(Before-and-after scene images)
+===+

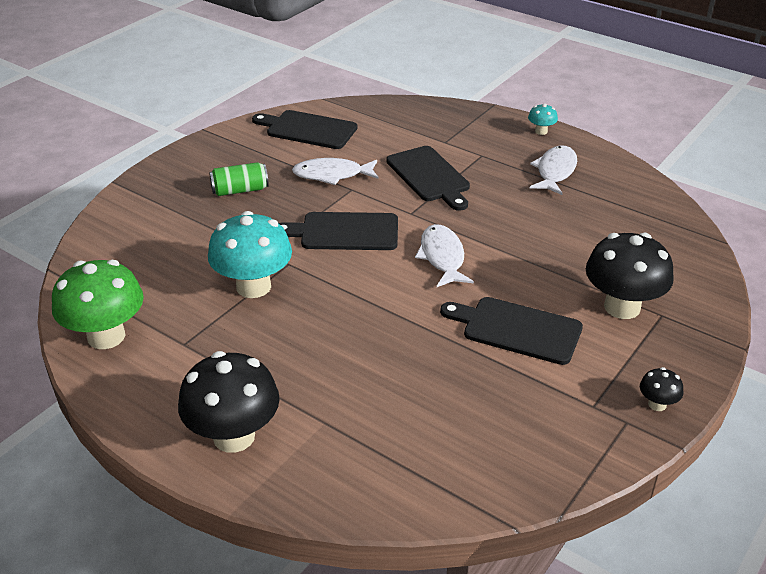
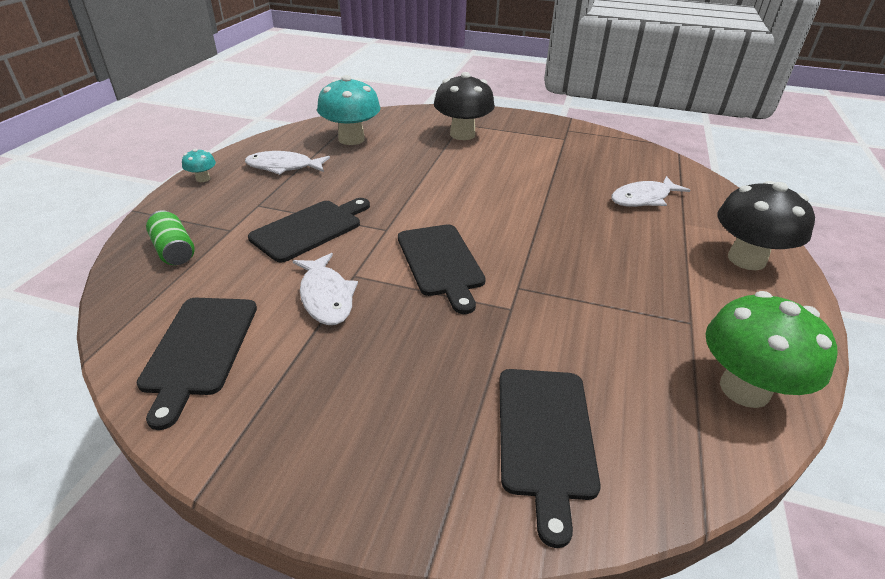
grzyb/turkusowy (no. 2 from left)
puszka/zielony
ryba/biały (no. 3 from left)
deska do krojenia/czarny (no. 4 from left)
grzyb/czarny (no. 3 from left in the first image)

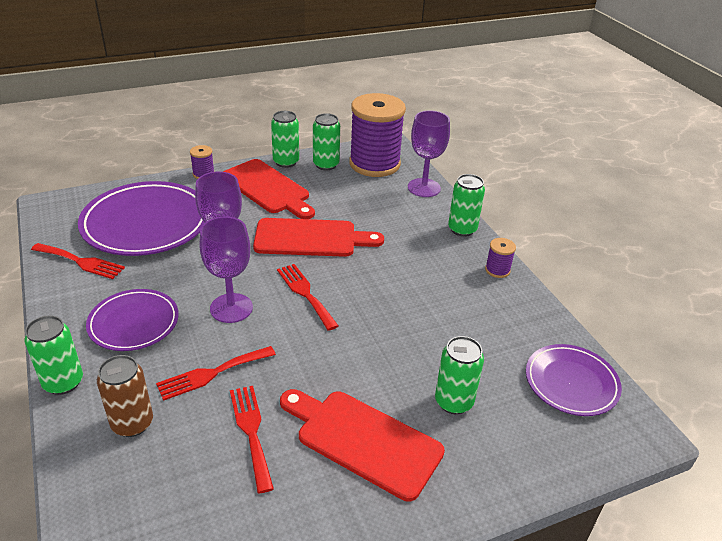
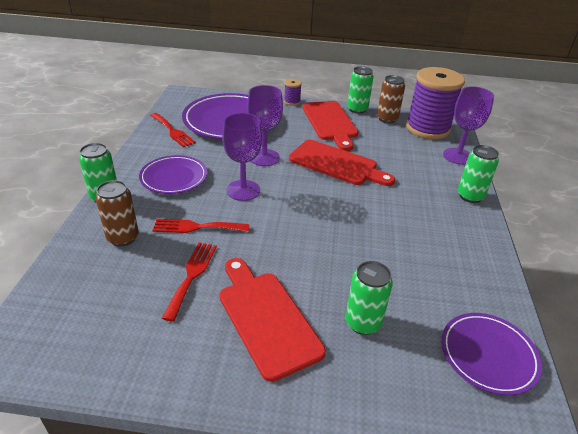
widelec/czerwony (no. 4 from left in the first image)
puszka/brązowy (no. 2 from left)
szpulka/fioletowy (no. 3 from left in the first image)

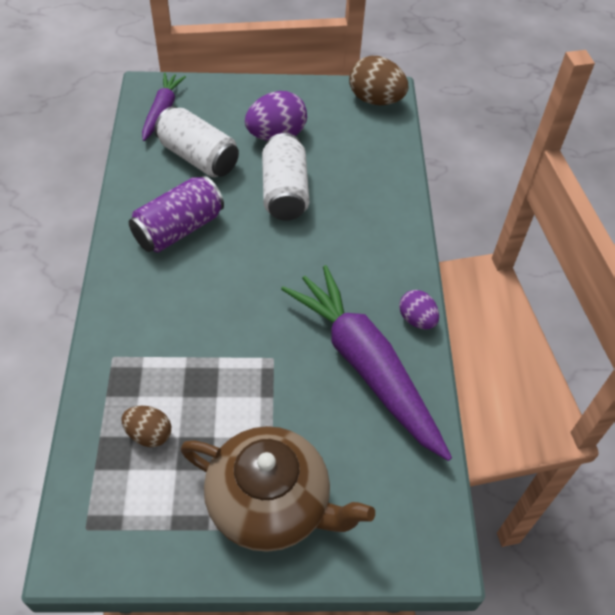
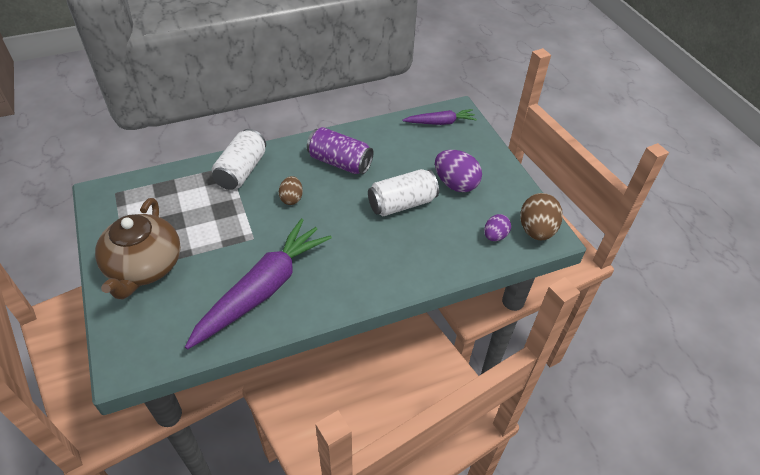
jajko/brązowy (no. 1 from left)
puszka/biały (no. 1 from left)
jajko/fioletowy (no. 2 from left)

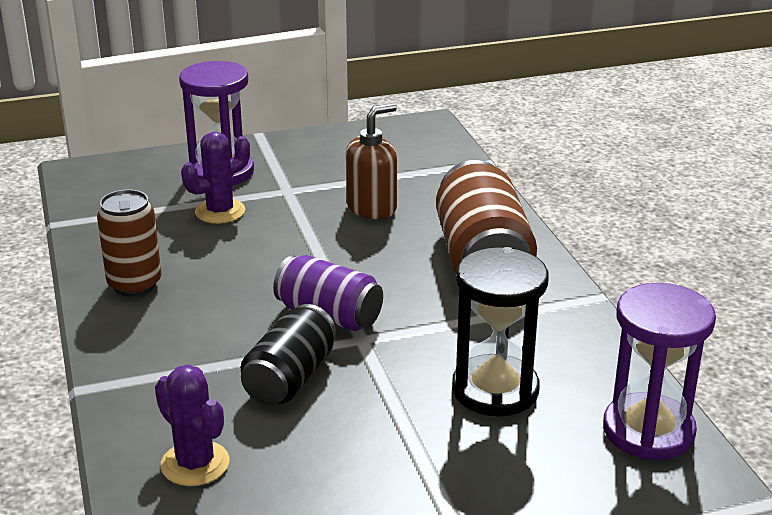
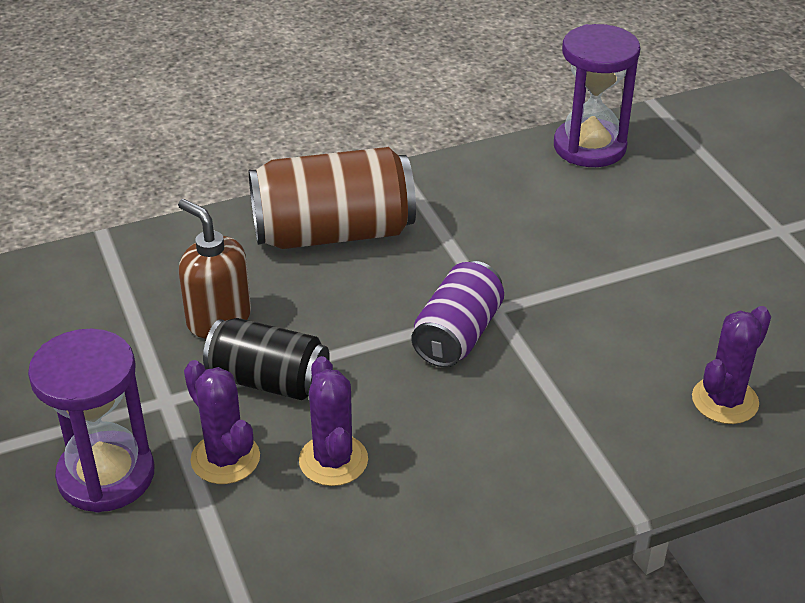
puszka/brązowy (no. 1 from left in the first image)
puszka/czarny
klepsydra/czarny
kaktus/fioletowy (no. 2 from left)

+===+

__What the task requires__.
The lines to copy are those above that contain the string "from".

__Answer for this exercise__.
grzyb/turkusowy (no. 2 from left)
ryba/biały (no. 3 from left)
deska do krojenia/czarny (no. 4 from left)
grzyb/czarny (no. 3 from left in the first image)
widelec/czerwony (no. 4 from left in the first image)
puszka/brązowy (no. 2 from left)
szpulka/fioletowy (no. 3 from left in the first image)
jajko/brązowy (no. 1 from left)
puszka/biały (no. 1 from left)
jajko/fioletowy (no. 2 from left)
puszka/brązowy (no. 1 from left in the first image)
kaktus/fioletowy (no. 2 from left)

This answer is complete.